> Difference listings
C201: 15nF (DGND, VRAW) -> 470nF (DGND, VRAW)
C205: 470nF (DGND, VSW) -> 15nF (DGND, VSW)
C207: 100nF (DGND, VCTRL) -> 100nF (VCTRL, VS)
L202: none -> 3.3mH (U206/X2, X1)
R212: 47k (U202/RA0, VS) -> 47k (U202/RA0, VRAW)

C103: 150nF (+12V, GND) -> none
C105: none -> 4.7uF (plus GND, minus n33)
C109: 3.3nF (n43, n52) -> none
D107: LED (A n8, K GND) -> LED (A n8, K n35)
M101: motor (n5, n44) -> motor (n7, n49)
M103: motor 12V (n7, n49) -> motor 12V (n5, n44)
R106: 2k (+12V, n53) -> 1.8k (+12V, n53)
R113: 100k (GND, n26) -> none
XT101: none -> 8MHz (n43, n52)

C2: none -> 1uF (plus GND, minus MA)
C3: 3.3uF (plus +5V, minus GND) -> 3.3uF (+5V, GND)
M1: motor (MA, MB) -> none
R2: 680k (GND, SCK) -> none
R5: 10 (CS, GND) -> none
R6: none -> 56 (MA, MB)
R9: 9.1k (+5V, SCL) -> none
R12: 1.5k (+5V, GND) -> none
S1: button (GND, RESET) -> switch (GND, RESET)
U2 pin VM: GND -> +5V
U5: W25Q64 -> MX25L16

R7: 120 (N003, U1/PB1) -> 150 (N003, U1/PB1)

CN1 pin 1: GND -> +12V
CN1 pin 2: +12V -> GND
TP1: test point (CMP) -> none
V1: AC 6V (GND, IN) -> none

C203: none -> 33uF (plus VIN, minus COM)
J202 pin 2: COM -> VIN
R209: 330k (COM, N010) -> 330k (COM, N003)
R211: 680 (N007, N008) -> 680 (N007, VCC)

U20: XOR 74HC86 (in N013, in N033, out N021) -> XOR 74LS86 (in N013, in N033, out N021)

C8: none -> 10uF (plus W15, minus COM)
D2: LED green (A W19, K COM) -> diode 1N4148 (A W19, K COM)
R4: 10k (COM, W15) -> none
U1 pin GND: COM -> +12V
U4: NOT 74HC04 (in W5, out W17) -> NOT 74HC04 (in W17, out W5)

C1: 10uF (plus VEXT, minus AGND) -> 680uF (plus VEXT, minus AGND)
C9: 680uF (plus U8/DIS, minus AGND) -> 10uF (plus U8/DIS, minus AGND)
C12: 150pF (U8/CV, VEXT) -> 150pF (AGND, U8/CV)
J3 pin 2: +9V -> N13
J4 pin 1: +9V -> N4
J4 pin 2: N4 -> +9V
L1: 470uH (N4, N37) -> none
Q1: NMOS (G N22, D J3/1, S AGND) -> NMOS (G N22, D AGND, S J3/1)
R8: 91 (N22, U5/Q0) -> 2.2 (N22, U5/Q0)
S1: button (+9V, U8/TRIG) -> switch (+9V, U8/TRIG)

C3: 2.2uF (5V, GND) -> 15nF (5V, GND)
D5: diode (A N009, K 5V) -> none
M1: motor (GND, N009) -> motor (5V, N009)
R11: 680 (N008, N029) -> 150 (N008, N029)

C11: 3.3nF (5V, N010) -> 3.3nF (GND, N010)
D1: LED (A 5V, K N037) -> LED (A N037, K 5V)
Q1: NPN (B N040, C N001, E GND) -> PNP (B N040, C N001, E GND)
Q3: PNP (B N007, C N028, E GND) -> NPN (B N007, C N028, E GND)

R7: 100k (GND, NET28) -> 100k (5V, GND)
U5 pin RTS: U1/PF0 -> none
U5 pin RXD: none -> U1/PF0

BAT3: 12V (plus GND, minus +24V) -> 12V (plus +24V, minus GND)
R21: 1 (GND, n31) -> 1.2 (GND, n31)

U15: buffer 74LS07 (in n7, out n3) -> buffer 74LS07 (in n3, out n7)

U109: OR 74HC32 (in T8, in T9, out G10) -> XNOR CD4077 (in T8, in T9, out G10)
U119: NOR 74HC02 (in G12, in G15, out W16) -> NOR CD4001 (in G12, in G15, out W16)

> What this task involves
Using the records above, copy word for word the line with "D2: LED green", the line with "C1: 10uF (plus", and every line between them.

> Expected answer
D2: LED green (A W19, K COM) -> diode 1N4148 (A W19, K COM)
R4: 10k (COM, W15) -> none
U1 pin GND: COM -> +12V
U4: NOT 74HC04 (in W5, out W17) -> NOT 74HC04 (in W17, out W5)

C1: 10uF (plus VEXT, minus AGND) -> 680uF (plus VEXT, minus AGND)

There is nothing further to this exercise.